§ DESCRIPTION OF THE TASK
Find the word "camera" in the data below and copy each line that holds it.

[Opening EXERCISE MATERIAL section]

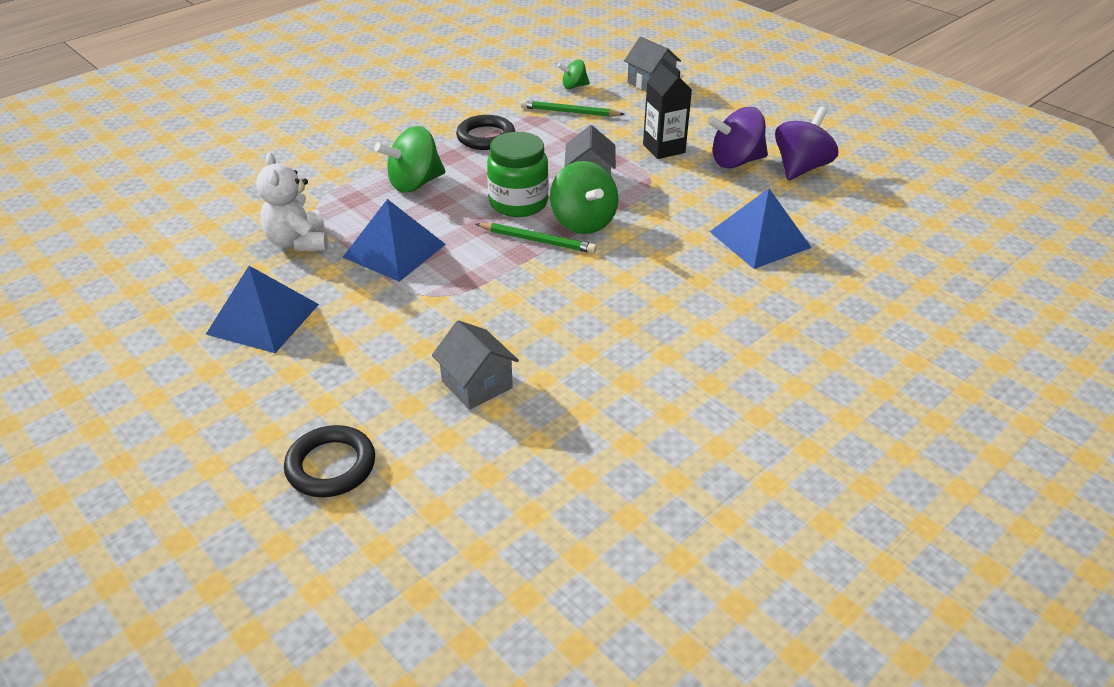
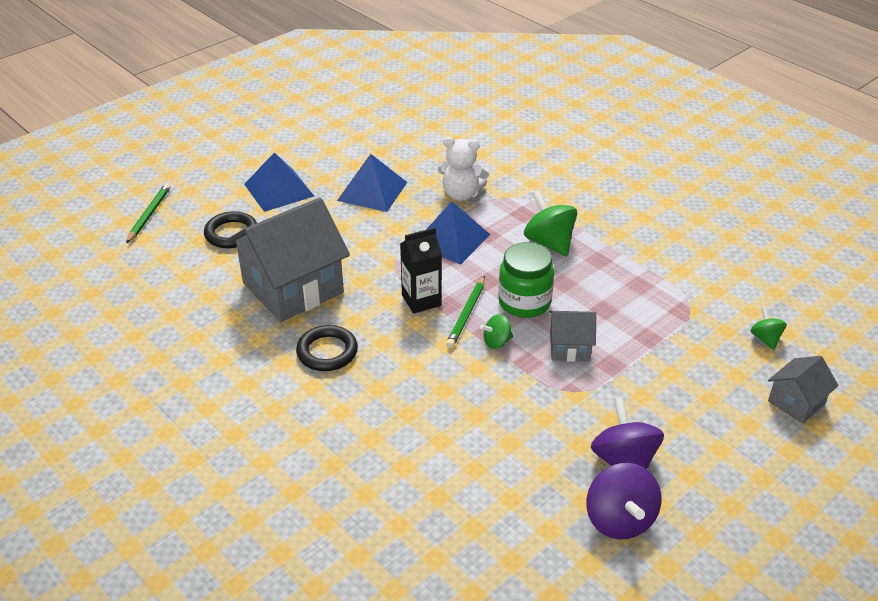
camera: 90 degrees right, 0 degrees up
white teddy bear [256,152,328,251] -> white teddy bear turned 150 degrees counterclockwise [438,137,489,201]
grey house [432,320,519,410] -> grey house [227,197,350,322], size x2.06
black ring [456,115,515,150] -> black ring moved to [296,325,358,371]
green pencil [521,100,625,117] -> green pencil moved to [126,183,171,244]
green spinning top [550,161,618,234] -> green spinning top [480,314,513,349], size x0.55
black carton [643,58,692,159] -> black carton moved to [400,227,442,314]
blue pyramid [710,188,812,269] -> blue pyramid moved to [244,152,314,212]
purple spinning top [775,107,838,180] -> purple spinning top turned 45 degrees clockwise [586,463,662,539]

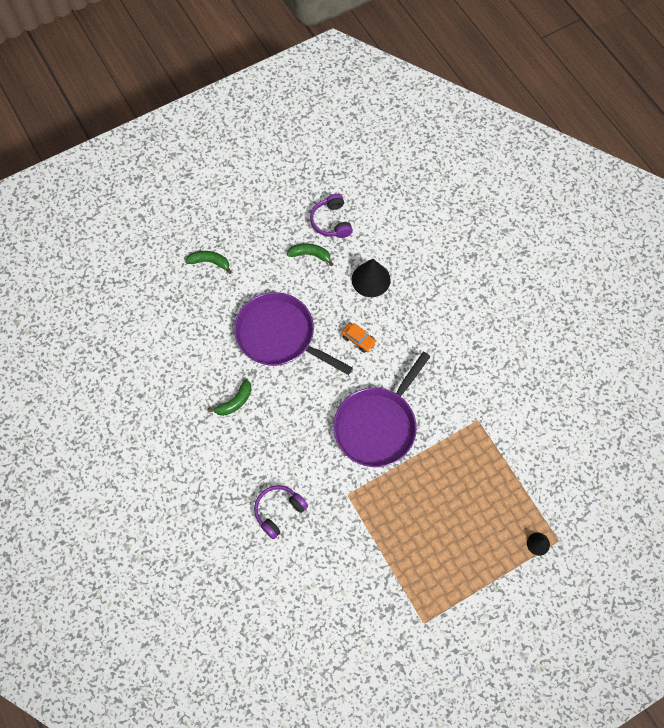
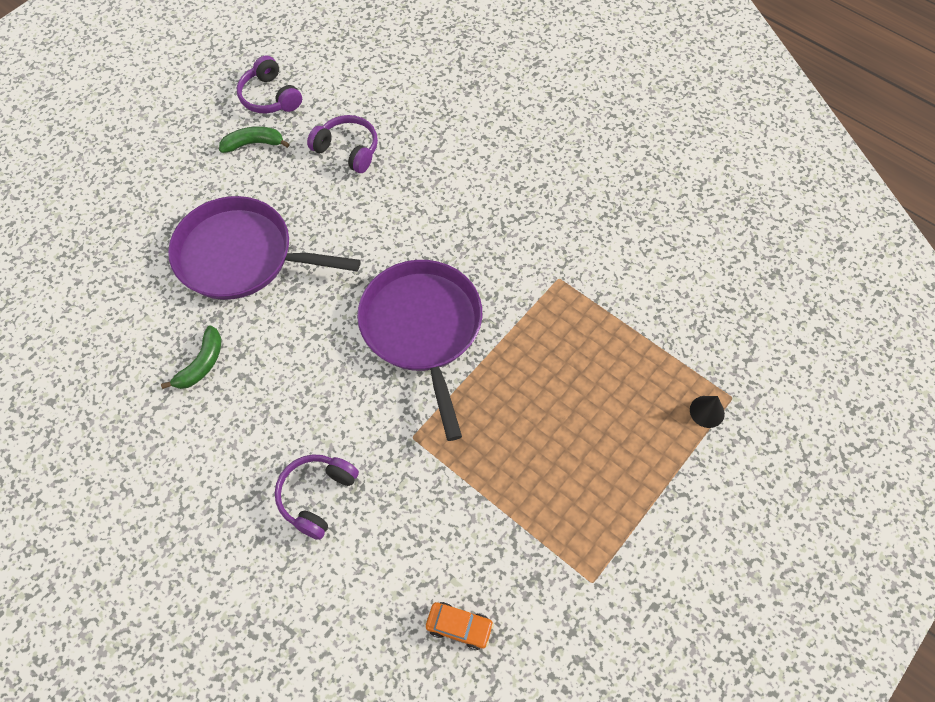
camera: 20 degrees left, 5 degrees down
green banana [185,251,232,274] -> none
purple pan [333,352,431,467] -> purple pan turned 150 degrees clockwise [357,260,482,441]
orange car [341,323,377,353] -> orange car moved to [426,602,494,650]
black cone [352,259,391,297] -> purple headphones [307,115,378,173]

[Closing EXERCISE MATERIAL section]

§ RESPONSE TO THE TASK
camera: 90 degrees right, 0 degrees up
camera: 20 degrees left, 5 degrees down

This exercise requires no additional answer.